WHAT IS NEEDED:
Whenever a line in the entries below includes the string "grey", count that line. Report the total alone.

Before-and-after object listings
---------------

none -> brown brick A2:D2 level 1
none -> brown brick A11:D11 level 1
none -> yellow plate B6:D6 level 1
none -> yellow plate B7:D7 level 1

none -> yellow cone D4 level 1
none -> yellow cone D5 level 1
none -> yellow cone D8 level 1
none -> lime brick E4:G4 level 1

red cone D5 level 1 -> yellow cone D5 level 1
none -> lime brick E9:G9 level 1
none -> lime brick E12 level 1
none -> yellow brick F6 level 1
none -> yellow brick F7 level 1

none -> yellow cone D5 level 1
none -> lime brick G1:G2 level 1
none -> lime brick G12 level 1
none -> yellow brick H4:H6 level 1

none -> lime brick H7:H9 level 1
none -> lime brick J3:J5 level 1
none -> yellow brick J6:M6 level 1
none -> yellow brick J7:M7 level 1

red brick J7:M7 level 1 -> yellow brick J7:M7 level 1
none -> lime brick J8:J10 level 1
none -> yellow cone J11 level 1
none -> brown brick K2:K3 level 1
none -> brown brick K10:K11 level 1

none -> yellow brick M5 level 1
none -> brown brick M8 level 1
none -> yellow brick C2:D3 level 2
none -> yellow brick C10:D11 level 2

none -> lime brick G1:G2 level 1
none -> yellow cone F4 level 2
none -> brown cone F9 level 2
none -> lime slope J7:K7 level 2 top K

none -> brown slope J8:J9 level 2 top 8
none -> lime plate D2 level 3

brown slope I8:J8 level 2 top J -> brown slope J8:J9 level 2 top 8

---------------

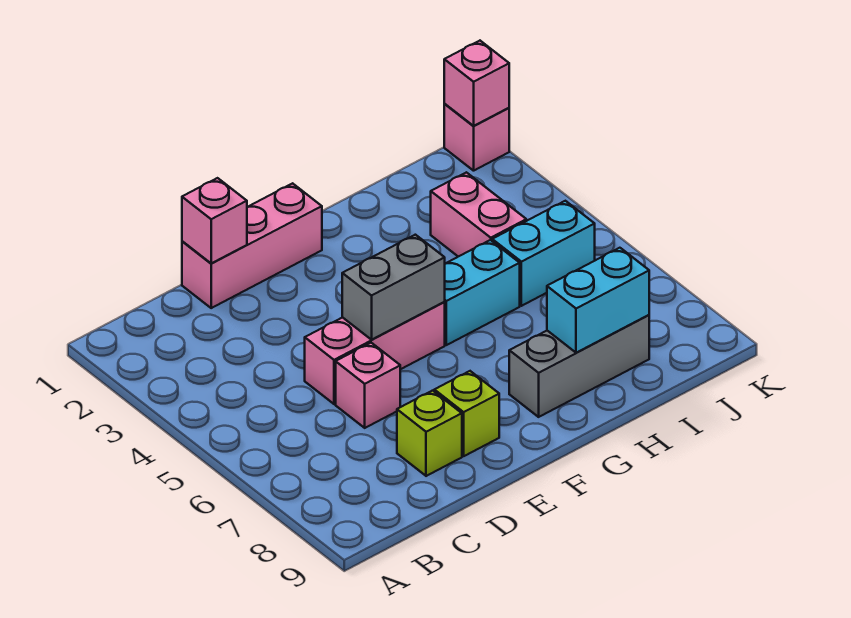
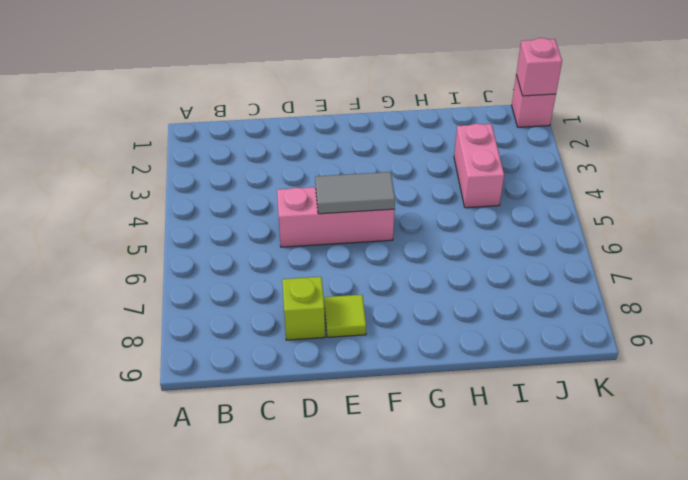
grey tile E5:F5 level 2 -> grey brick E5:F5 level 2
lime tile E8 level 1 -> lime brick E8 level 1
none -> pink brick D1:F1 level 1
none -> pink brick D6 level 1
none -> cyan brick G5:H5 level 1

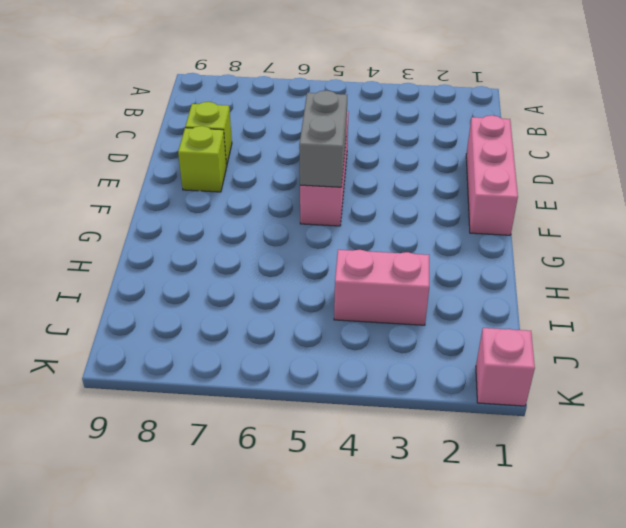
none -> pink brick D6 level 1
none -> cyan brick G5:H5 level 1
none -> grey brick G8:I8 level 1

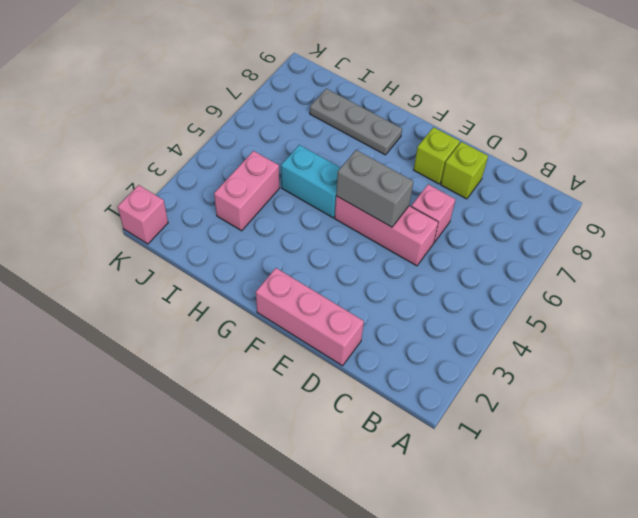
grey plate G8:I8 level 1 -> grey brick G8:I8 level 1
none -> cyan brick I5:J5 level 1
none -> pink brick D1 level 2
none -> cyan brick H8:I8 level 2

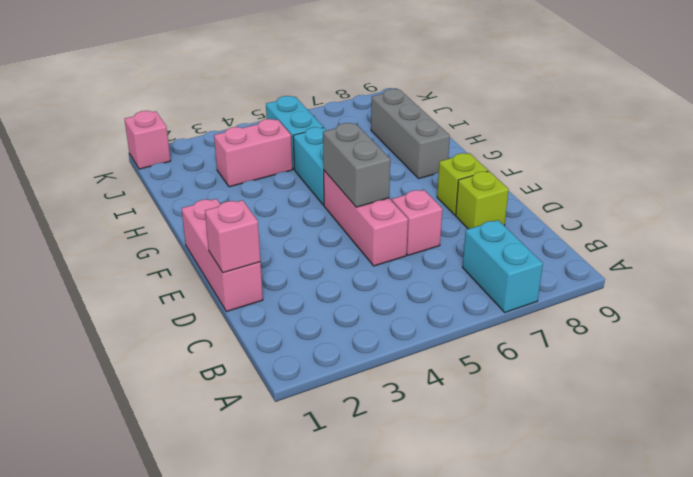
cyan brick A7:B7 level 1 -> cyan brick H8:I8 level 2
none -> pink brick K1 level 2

---------------

EXERCISE ANSWER:
3